- _EXERCISE INPUTS_:
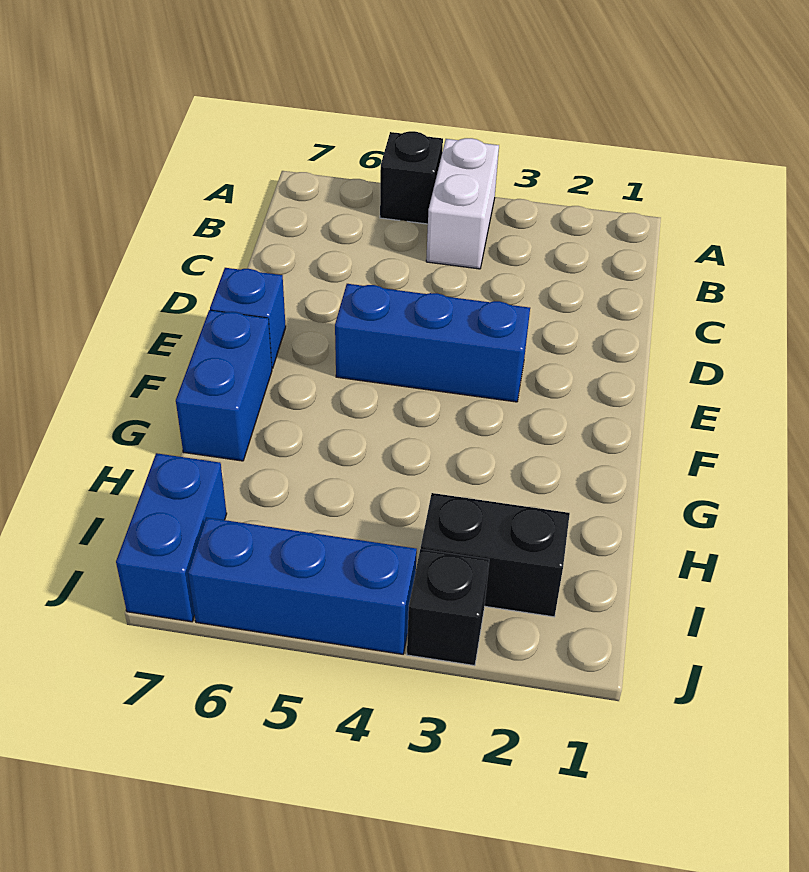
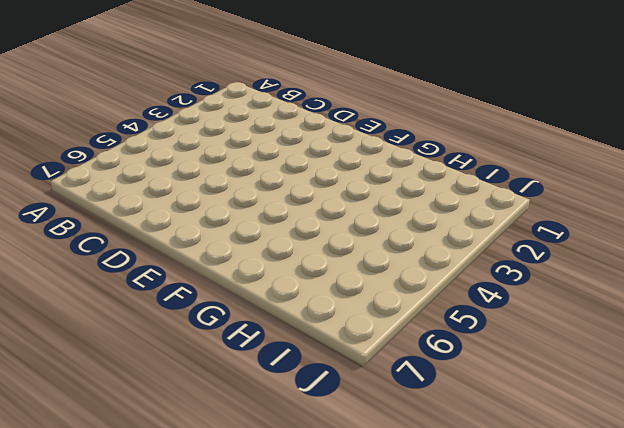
none -> white brick A4:B4 level 1
none -> black brick A5 level 1

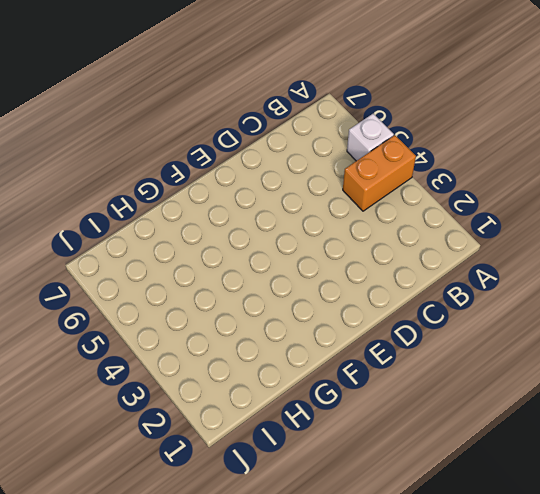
orange brick A4:B4 level 1 -> white brick A4:B4 level 1
white brick A5 level 1 -> black brick A5 level 1
none -> blue brick E3:E5 level 1
none -> blue brick E7 level 1

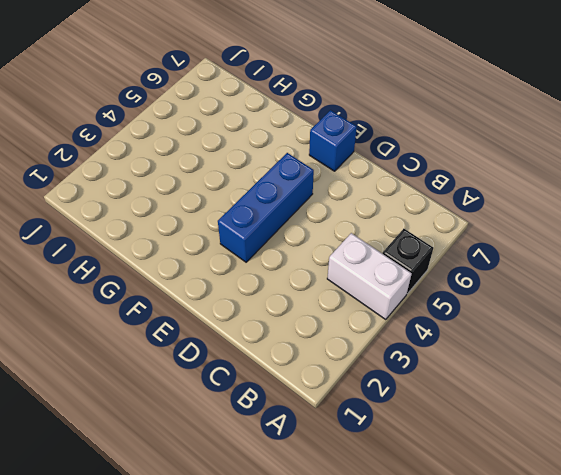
none -> blue brick F7:G7 level 1
none -> black brick I2:I3 level 1

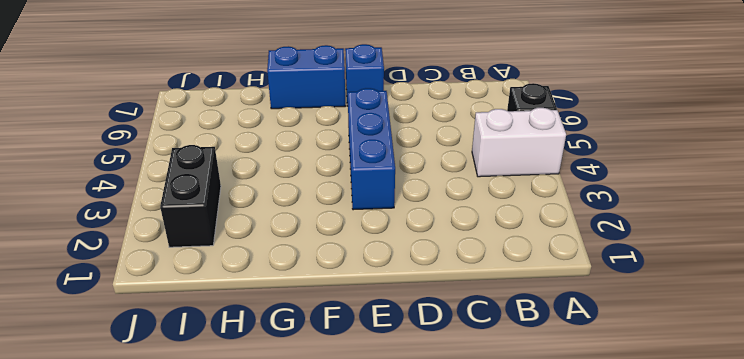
none -> blue brick I7:J7 level 1
none -> black brick J3 level 1

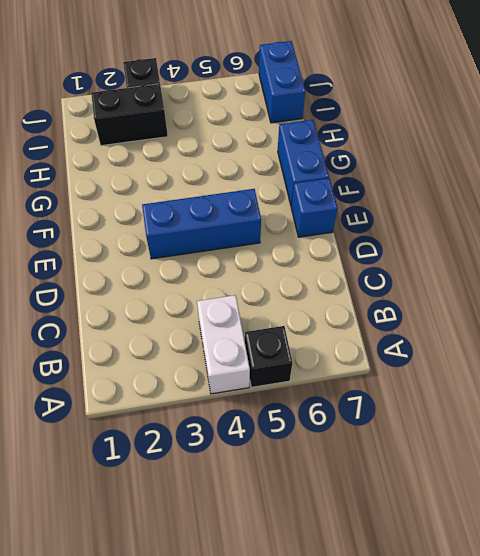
none -> blue brick J4:J6 level 1

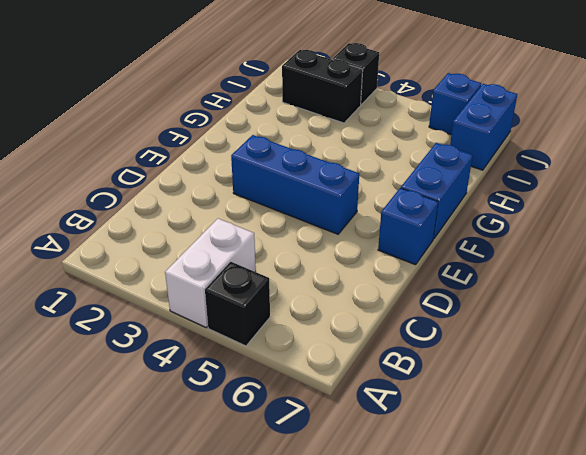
blue brick J6 level 1 -> blue brick J4:J6 level 1

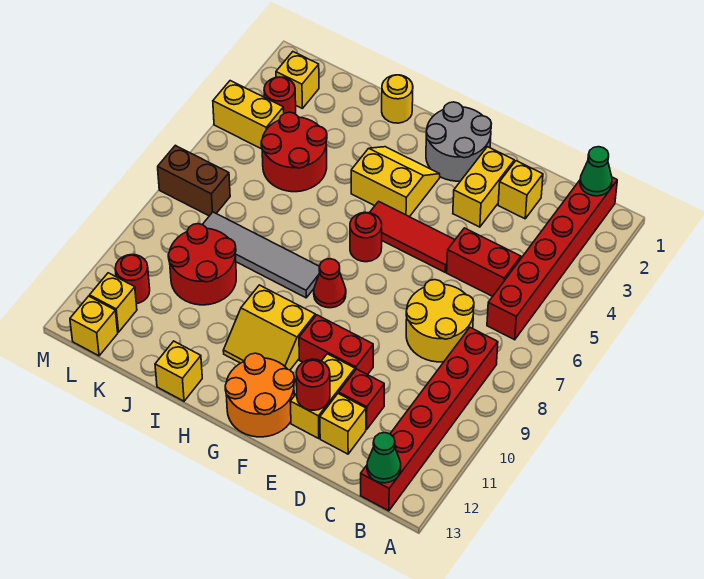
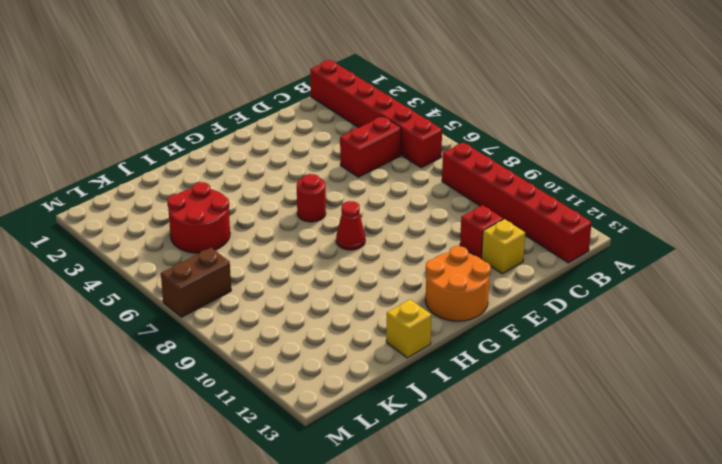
none -> yellow round brick C7:D8 level 1
none -> yellow brick D2 level 1
none -> yellow brick E2:E3 level 1
none -> red tile E5:G5 level 1

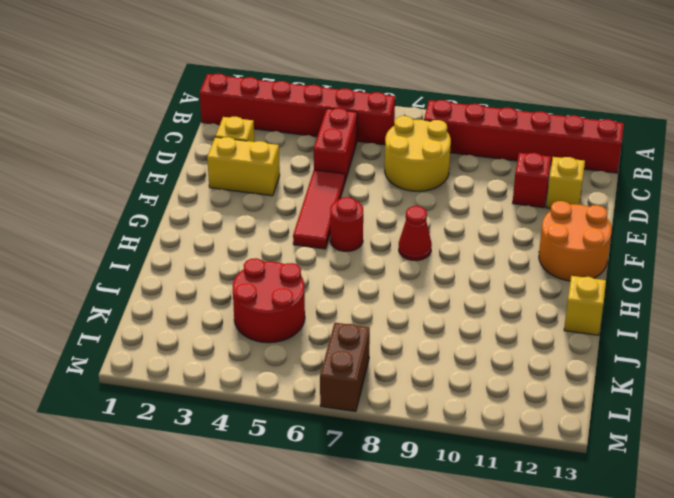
none -> red brick E10:F10 level 1
none -> yellow brick E11:E12 level 1
none -> grey round brick F1:G2 level 1
none -> yellow slope G3:H4 level 1 top 4

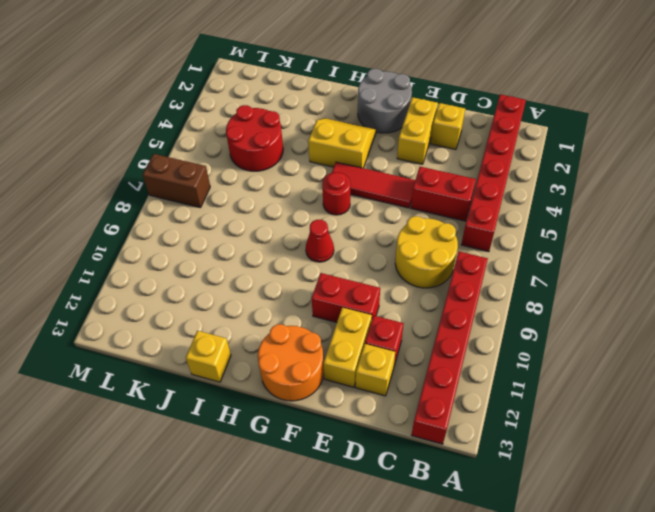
none -> yellow slope G10:H11 level 1 top 10
none -> grey tile H8:K8 level 1
none -> yellow round brick I1 level 1
none -> red round brick J9:K10 level 1

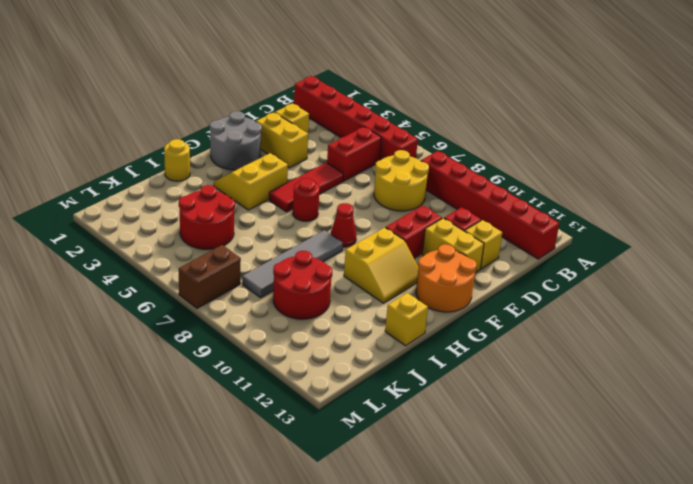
none -> yellow brick L2 level 1
none -> red round brick L3 level 1
none -> yellow brick L4:M4 level 1
none -> red round brick L11 level 1

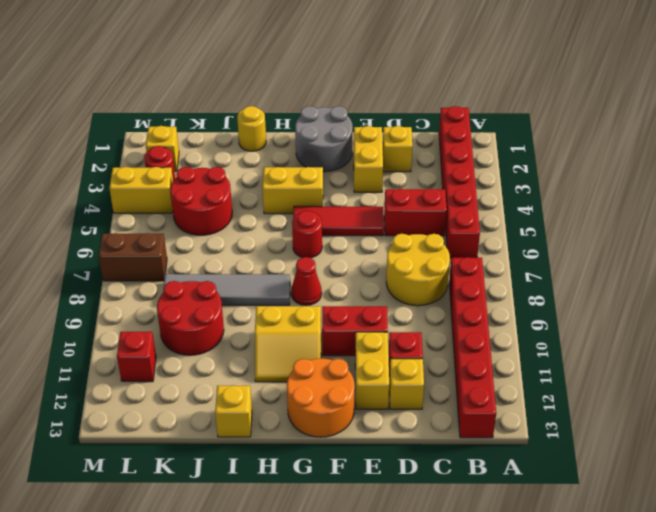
red brick L11 level 1 -> red round brick L11 level 1
none -> yellow brick L12 level 1
none -> yellow brick L13 level 1
none -> green cone B1 level 2
none -> green cone B13 level 2

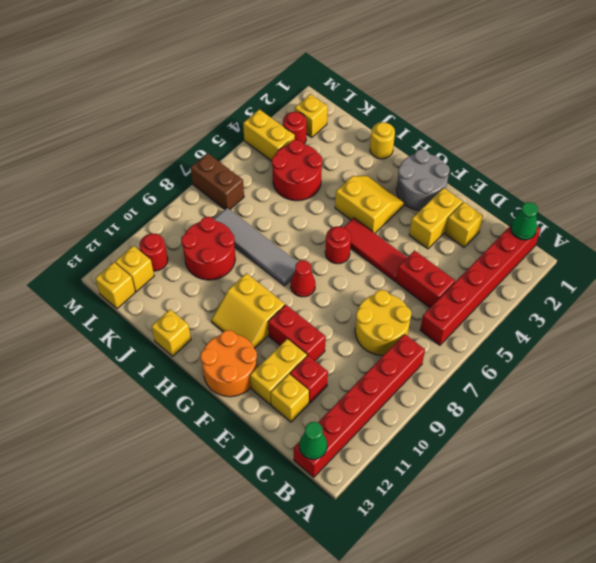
none -> red round brick E12 level 2

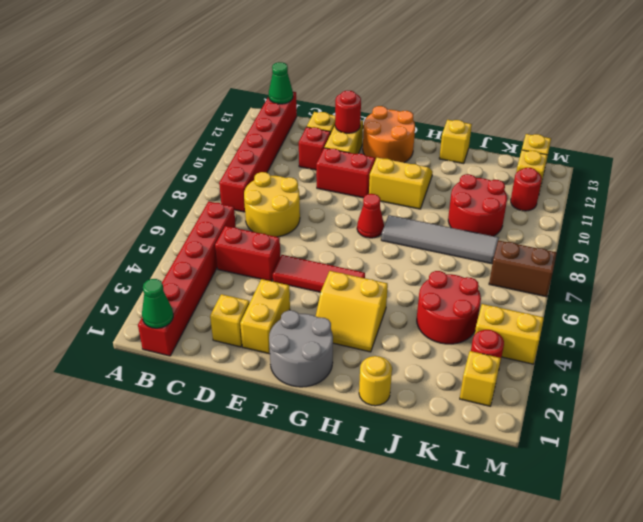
none -> red round brick G6 level 1

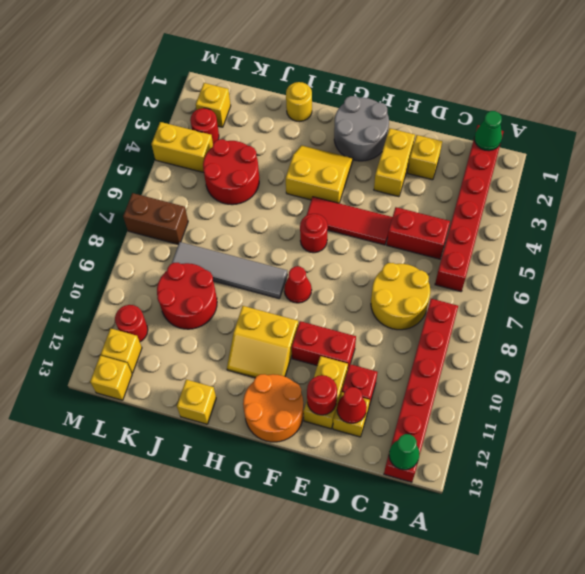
red cone D12 level 2 -> none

- _WORK ITEM_:
Would you set down the entries exactly as given, minus their pictures?

- _OUTPUT_:
none -> white brick A4:B4 level 1
none -> black brick A5 level 1

orange brick A4:B4 level 1 -> white brick A4:B4 level 1
white brick A5 level 1 -> black brick A5 level 1
none -> blue brick E3:E5 level 1
none -> blue brick E7 level 1

none -> blue brick F7:G7 level 1
none -> black brick I2:I3 level 1

none -> blue brick I7:J7 level 1
none -> black brick J3 level 1

none -> blue brick J4:J6 level 1

blue brick J6 level 1 -> blue brick J4:J6 level 1

none -> yellow round brick C7:D8 level 1
none -> yellow brick D2 level 1
none -> yellow brick E2:E3 level 1
none -> red tile E5:G5 level 1

none -> red brick E10:F10 level 1
none -> yellow brick E11:E12 level 1
none -> grey round brick F1:G2 level 1
none -> yellow slope G3:H4 level 1 top 4

none -> yellow slope G10:H11 level 1 top 10
none -> grey tile H8:K8 level 1
none -> yellow round brick I1 level 1
none -> red round brick J9:K10 level 1

none -> yellow brick L2 level 1
none -> red round brick L3 level 1
none -> yellow brick L4:M4 level 1
none -> red round brick L11 level 1

red brick L11 level 1 -> red round brick L11 level 1
none -> yellow brick L12 level 1
none -> yellow brick L13 level 1
none -> green cone B1 level 2
none -> green cone B13 level 2

none -> red round brick E12 level 2

none -> red round brick G6 level 1

red cone D12 level 2 -> none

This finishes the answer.